(DATA SECTION Opens)
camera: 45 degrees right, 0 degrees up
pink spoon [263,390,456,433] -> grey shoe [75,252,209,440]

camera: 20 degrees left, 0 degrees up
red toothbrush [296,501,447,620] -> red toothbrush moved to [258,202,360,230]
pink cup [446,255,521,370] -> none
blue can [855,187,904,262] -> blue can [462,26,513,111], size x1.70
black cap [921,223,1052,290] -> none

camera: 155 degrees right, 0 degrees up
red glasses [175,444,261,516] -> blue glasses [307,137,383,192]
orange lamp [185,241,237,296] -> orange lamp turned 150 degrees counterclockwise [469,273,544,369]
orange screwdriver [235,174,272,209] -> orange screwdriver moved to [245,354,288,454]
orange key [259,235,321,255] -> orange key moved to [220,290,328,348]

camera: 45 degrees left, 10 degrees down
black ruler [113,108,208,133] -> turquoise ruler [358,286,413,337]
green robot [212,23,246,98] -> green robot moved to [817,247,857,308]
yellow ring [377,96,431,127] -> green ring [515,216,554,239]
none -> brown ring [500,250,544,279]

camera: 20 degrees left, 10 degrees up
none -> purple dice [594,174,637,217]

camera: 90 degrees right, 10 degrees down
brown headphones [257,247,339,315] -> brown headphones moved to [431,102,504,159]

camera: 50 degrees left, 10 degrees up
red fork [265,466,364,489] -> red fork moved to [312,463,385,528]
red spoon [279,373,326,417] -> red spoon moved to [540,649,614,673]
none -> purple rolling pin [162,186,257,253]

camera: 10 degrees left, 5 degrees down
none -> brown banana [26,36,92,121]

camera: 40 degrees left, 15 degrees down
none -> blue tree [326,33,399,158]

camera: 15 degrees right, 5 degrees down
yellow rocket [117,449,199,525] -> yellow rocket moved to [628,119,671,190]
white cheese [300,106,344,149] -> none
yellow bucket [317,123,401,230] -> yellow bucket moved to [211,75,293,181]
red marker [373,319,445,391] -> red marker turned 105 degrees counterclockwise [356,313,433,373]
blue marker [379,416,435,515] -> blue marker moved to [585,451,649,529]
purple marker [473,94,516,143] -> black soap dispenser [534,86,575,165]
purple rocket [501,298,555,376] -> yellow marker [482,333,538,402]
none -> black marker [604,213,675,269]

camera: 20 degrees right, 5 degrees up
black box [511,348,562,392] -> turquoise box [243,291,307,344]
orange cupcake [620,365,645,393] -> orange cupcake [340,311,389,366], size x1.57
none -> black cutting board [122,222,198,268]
(DATA SECTION Closes)
* _EXERCISE DETAILS_:
Repeat all of the records, letter for letter.

* _ANSWER SECTION_:
camera: 45 degrees right, 0 degrees up
pink spoon [263,390,456,433] -> grey shoe [75,252,209,440]

camera: 20 degrees left, 0 degrees up
red toothbrush [296,501,447,620] -> red toothbrush moved to [258,202,360,230]
pink cup [446,255,521,370] -> none
blue can [855,187,904,262] -> blue can [462,26,513,111], size x1.70
black cap [921,223,1052,290] -> none

camera: 155 degrees right, 0 degrees up
red glasses [175,444,261,516] -> blue glasses [307,137,383,192]
orange lamp [185,241,237,296] -> orange lamp turned 150 degrees counterclockwise [469,273,544,369]
orange screwdriver [235,174,272,209] -> orange screwdriver moved to [245,354,288,454]
orange key [259,235,321,255] -> orange key moved to [220,290,328,348]

camera: 45 degrees left, 10 degrees down
black ruler [113,108,208,133] -> turquoise ruler [358,286,413,337]
green robot [212,23,246,98] -> green robot moved to [817,247,857,308]
yellow ring [377,96,431,127] -> green ring [515,216,554,239]
none -> brown ring [500,250,544,279]

camera: 20 degrees left, 10 degrees up
none -> purple dice [594,174,637,217]

camera: 90 degrees right, 10 degrees down
brown headphones [257,247,339,315] -> brown headphones moved to [431,102,504,159]

camera: 50 degrees left, 10 degrees up
red fork [265,466,364,489] -> red fork moved to [312,463,385,528]
red spoon [279,373,326,417] -> red spoon moved to [540,649,614,673]
none -> purple rolling pin [162,186,257,253]

camera: 10 degrees left, 5 degrees down
none -> brown banana [26,36,92,121]

camera: 40 degrees left, 15 degrees down
none -> blue tree [326,33,399,158]

camera: 15 degrees right, 5 degrees down
yellow rocket [117,449,199,525] -> yellow rocket moved to [628,119,671,190]
white cheese [300,106,344,149] -> none
yellow bucket [317,123,401,230] -> yellow bucket moved to [211,75,293,181]
red marker [373,319,445,391] -> red marker turned 105 degrees counterclockwise [356,313,433,373]
blue marker [379,416,435,515] -> blue marker moved to [585,451,649,529]
purple marker [473,94,516,143] -> black soap dispenser [534,86,575,165]
purple rocket [501,298,555,376] -> yellow marker [482,333,538,402]
none -> black marker [604,213,675,269]

camera: 20 degrees right, 5 degrees up
black box [511,348,562,392] -> turquoise box [243,291,307,344]
orange cupcake [620,365,645,393] -> orange cupcake [340,311,389,366], size x1.57
none -> black cutting board [122,222,198,268]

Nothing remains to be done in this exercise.